***** RECORD EXTRACTS

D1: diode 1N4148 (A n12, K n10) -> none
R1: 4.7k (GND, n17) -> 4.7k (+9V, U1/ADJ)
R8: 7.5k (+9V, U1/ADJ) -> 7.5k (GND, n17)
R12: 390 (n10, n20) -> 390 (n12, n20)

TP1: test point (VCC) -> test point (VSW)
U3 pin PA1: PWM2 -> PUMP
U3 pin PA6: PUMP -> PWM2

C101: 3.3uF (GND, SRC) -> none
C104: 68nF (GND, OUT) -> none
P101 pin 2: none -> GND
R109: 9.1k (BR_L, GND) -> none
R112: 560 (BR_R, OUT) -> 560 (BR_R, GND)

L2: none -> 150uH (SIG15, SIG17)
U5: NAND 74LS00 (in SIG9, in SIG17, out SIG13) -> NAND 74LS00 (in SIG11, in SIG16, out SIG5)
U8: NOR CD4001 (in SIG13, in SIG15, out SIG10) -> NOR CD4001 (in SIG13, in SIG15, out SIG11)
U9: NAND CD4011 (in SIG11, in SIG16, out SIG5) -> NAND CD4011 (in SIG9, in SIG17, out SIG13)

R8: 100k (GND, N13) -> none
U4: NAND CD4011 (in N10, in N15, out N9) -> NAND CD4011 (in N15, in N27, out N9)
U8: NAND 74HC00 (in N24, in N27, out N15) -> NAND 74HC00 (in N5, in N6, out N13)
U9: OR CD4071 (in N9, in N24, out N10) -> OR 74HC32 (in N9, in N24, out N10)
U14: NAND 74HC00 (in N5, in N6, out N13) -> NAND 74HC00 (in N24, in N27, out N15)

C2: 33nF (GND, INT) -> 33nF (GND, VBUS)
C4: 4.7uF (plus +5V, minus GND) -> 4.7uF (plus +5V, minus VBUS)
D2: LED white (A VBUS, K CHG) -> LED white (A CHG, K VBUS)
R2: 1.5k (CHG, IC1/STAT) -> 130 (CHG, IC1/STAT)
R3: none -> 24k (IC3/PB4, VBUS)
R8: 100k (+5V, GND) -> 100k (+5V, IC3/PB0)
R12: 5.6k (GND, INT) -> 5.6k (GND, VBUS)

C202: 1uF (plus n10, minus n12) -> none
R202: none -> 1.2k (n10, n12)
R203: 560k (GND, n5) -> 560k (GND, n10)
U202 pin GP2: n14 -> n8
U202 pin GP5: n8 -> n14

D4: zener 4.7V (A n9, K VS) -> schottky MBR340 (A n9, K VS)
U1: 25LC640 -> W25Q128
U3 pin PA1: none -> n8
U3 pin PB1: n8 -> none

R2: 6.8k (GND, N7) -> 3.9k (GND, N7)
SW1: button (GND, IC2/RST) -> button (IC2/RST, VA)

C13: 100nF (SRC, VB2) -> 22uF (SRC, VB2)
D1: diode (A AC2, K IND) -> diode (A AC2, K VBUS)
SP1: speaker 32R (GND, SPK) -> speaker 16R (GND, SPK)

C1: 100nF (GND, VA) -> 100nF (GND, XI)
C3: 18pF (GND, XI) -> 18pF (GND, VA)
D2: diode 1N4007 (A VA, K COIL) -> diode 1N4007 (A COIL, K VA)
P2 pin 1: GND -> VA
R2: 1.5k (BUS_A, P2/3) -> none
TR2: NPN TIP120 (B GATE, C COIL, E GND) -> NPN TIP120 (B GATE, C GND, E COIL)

**********

> YOUR TASK
Above this instruction are the records; retype exactly the lines from the one containing "U5: NAND 74LS00" up to and including the one containing "U14: NAND 74HC00".

> OUTPUT
U5: NAND 74LS00 (in SIG9, in SIG17, out SIG13) -> NAND 74LS00 (in SIG11, in SIG16, out SIG5)
U8: NOR CD4001 (in SIG13, in SIG15, out SIG10) -> NOR CD4001 (in SIG13, in SIG15, out SIG11)
U9: NAND CD4011 (in SIG11, in SIG16, out SIG5) -> NAND CD4011 (in SIG9, in SIG17, out SIG13)

R8: 100k (GND, N13) -> none
U4: NAND CD4011 (in N10, in N15, out N9) -> NAND CD4011 (in N15, in N27, out N9)
U8: NAND 74HC00 (in N24, in N27, out N15) -> NAND 74HC00 (in N5, in N6, out N13)
U9: OR CD4071 (in N9, in N24, out N10) -> OR 74HC32 (in N9, in N24, out N10)
U14: NAND 74HC00 (in N5, in N6, out N13) -> NAND 74HC00 (in N24, in N27, out N15)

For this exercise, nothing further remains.